Wherever "bowl" turns up in the entries, copy out the line that holds it.

- _Recorded data_:
+++

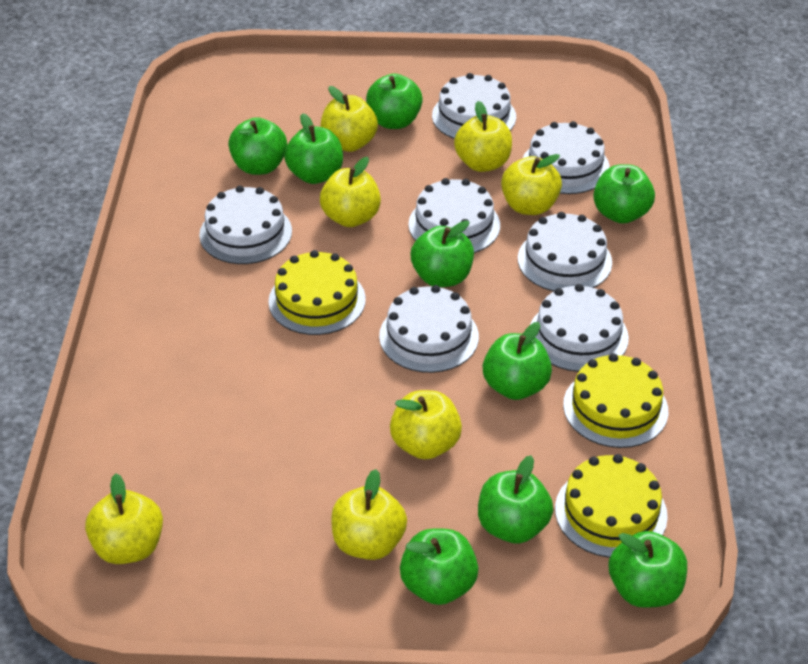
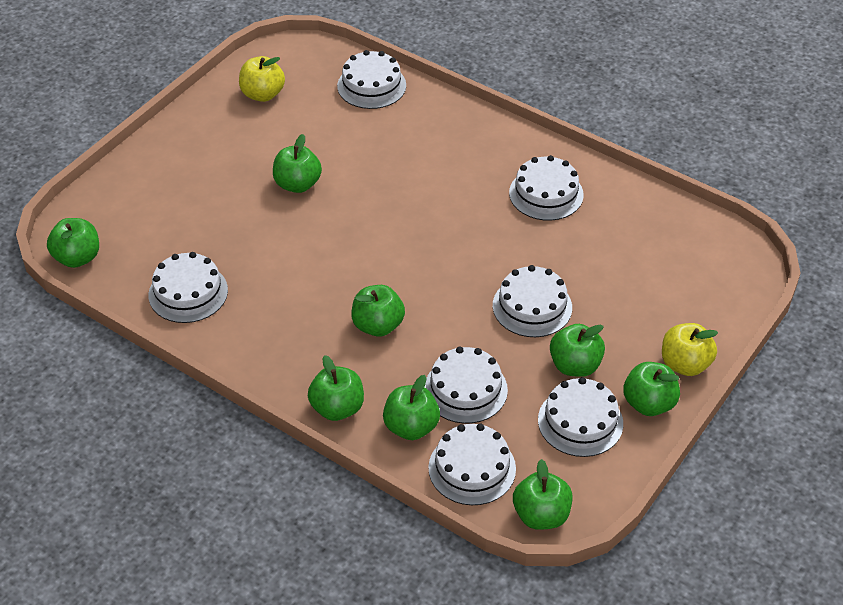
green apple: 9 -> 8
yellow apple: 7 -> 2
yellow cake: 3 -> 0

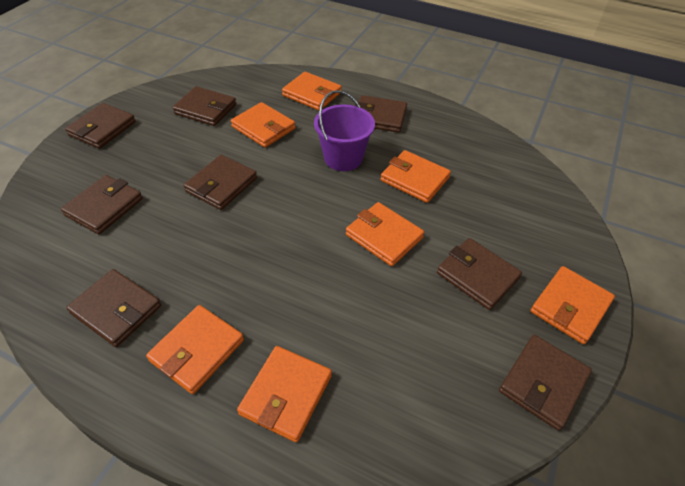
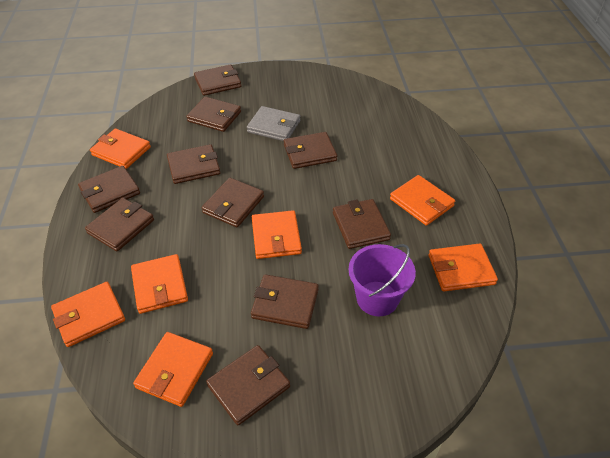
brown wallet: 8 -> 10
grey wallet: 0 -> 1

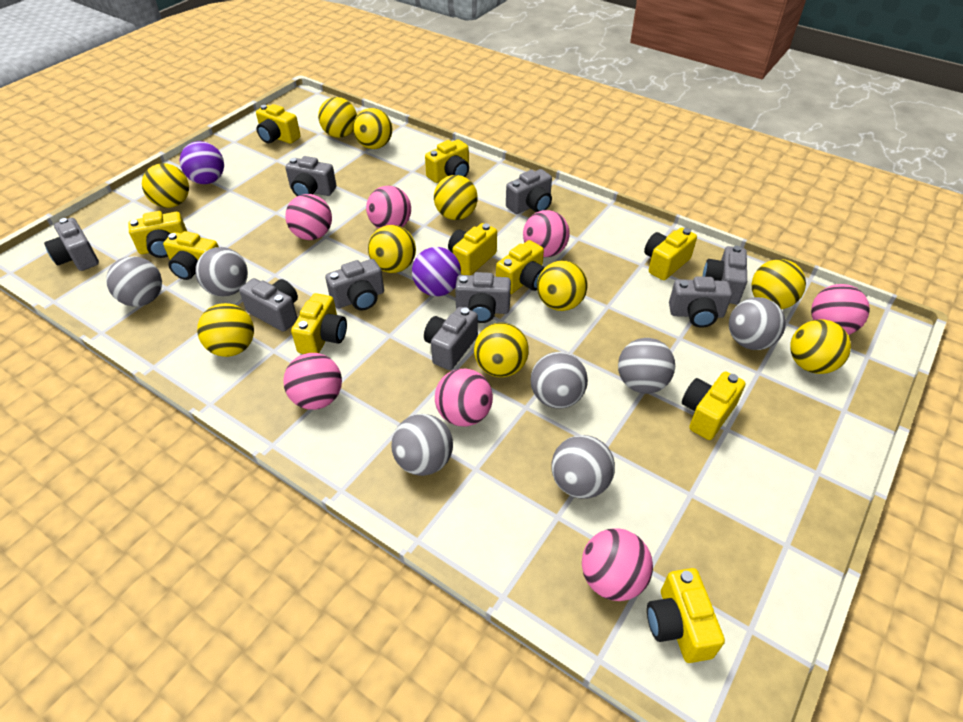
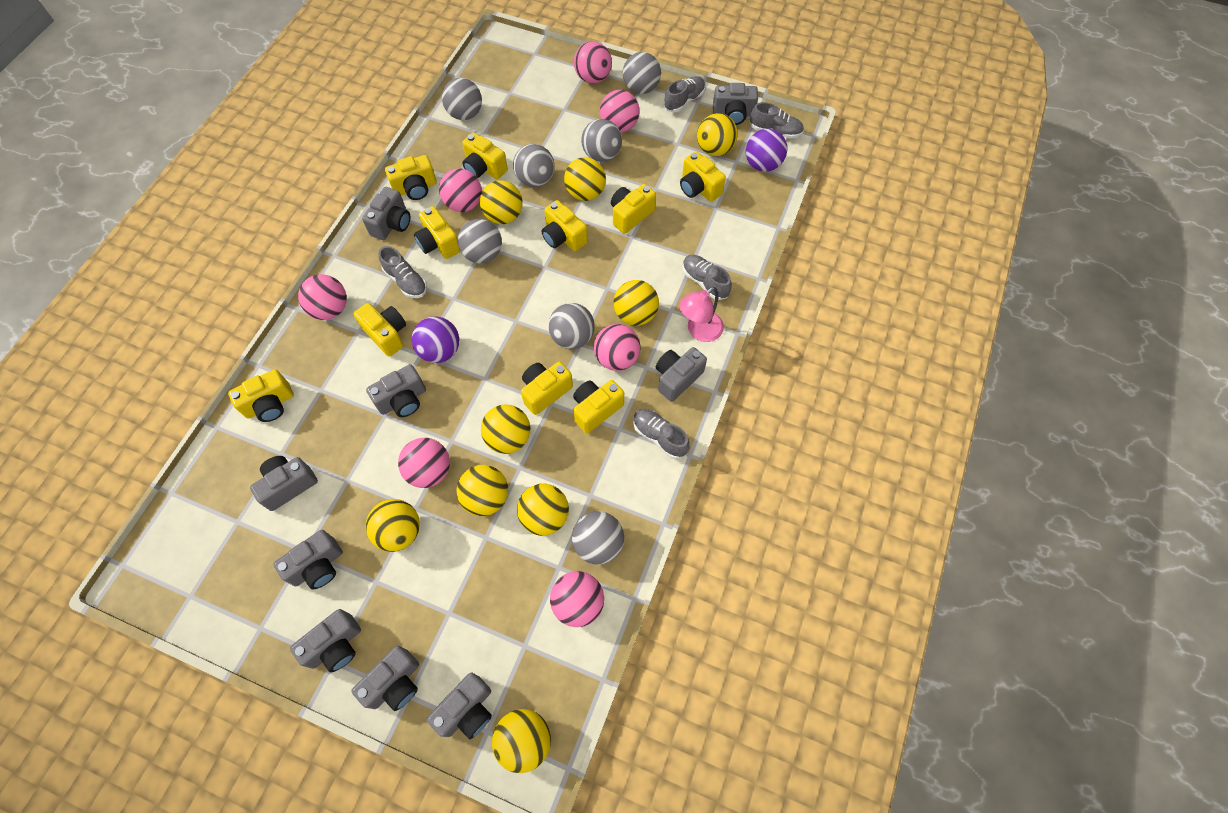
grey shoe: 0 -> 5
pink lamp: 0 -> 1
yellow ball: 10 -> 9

+++

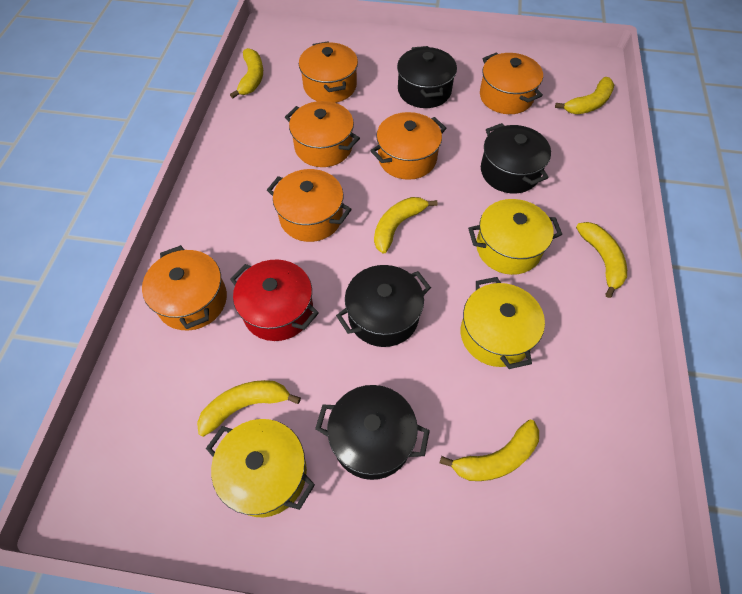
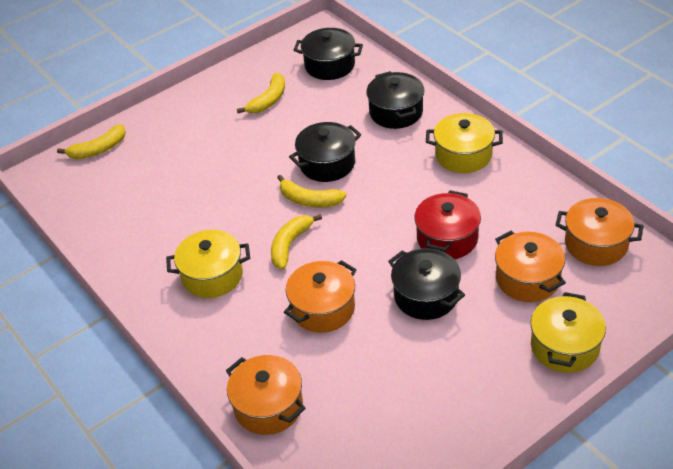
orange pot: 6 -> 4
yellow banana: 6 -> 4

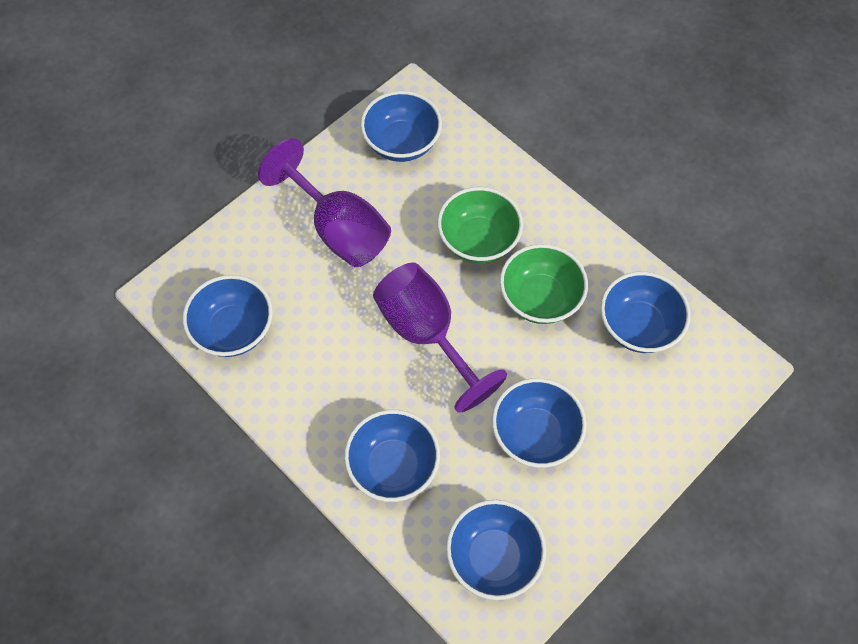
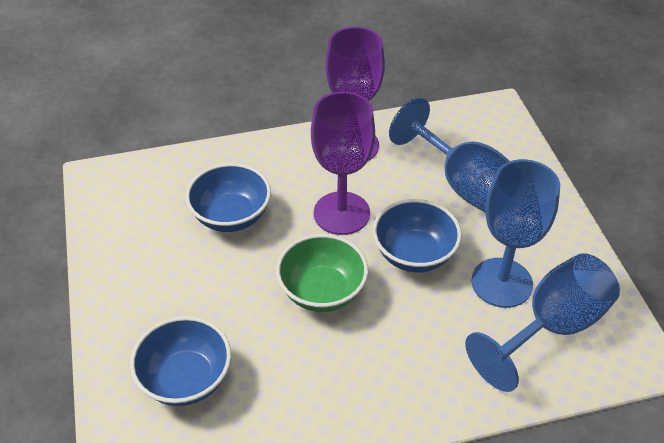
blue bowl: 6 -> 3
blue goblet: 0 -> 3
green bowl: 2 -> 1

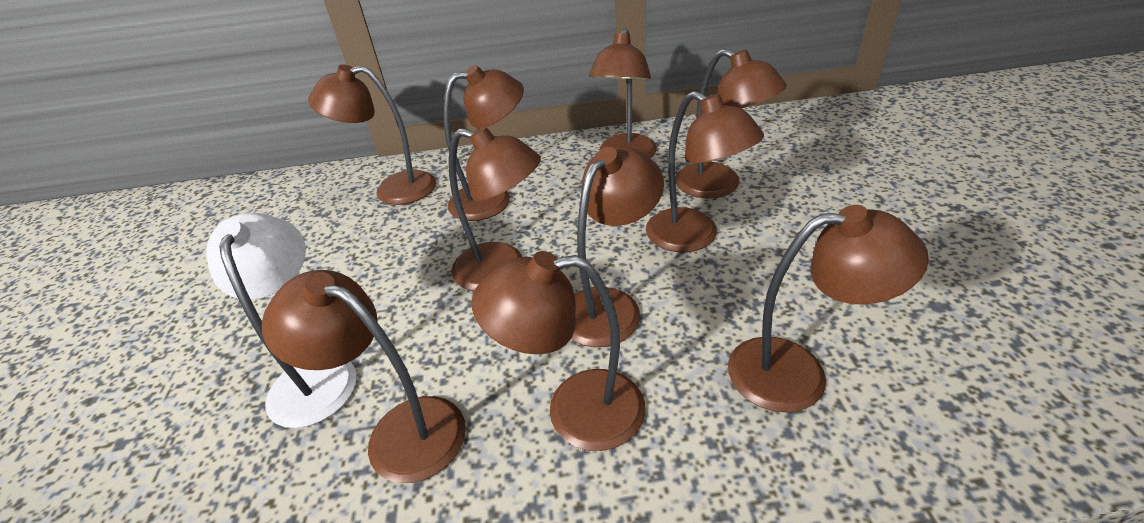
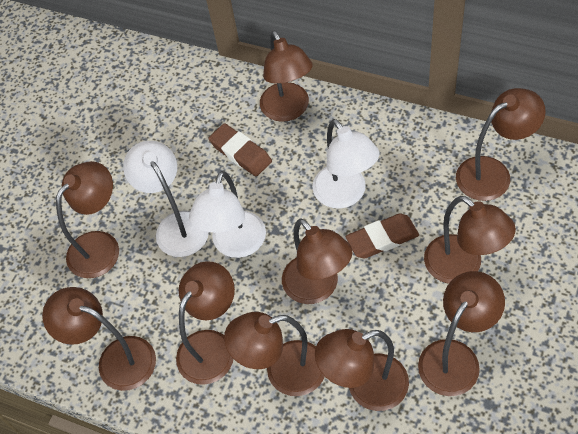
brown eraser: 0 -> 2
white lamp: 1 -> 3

+++

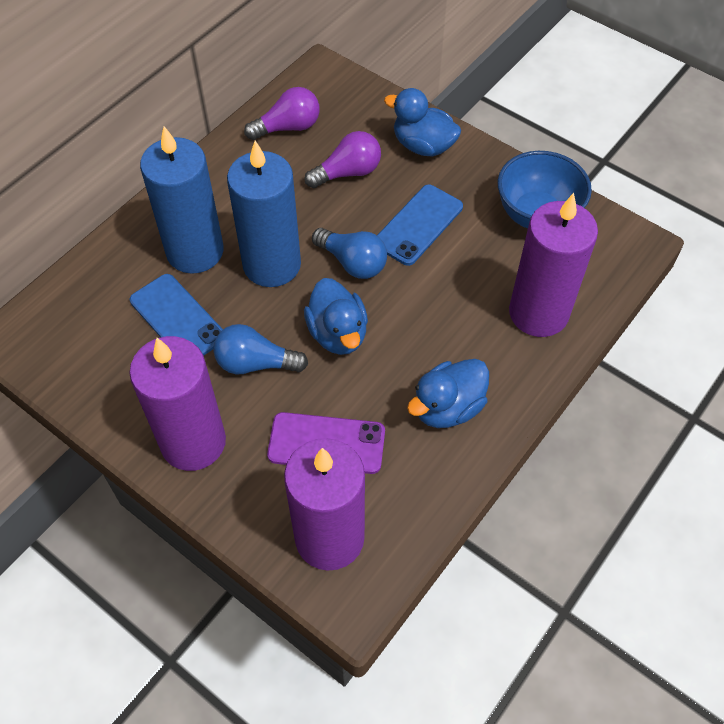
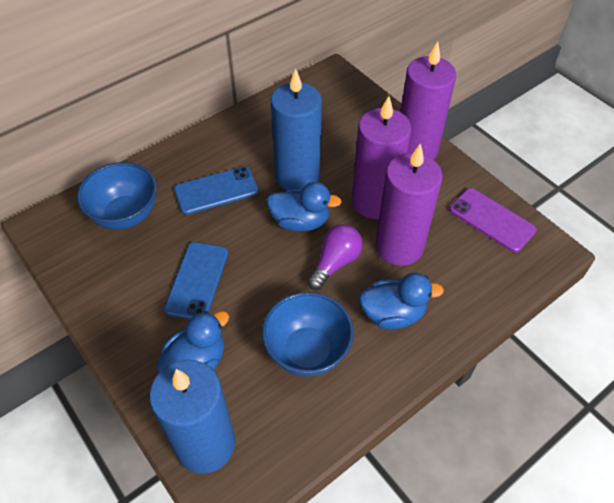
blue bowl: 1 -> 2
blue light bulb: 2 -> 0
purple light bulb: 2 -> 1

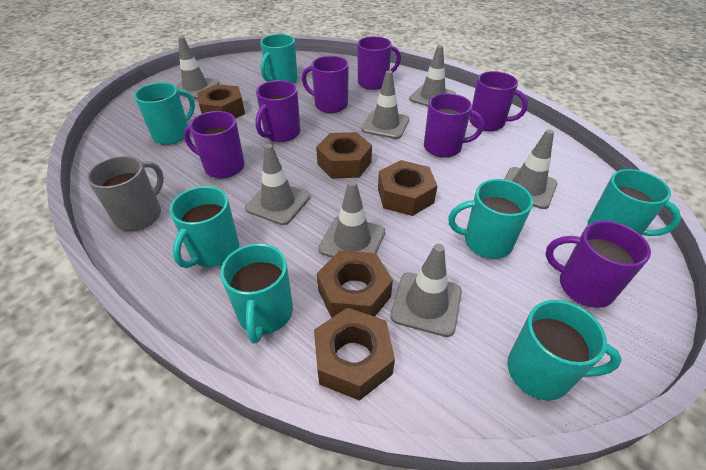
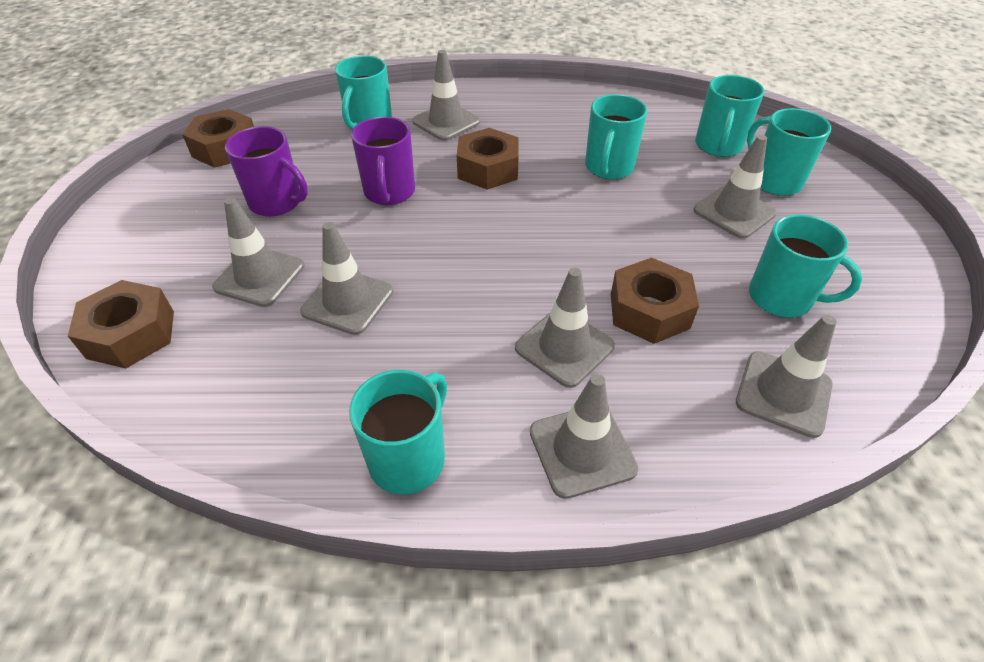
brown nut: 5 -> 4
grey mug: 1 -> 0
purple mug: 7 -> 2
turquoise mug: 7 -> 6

+++

- _EXERCISE SOLUTION_:
blue bowl: 6 -> 3
green bowl: 2 -> 1
blue bowl: 1 -> 2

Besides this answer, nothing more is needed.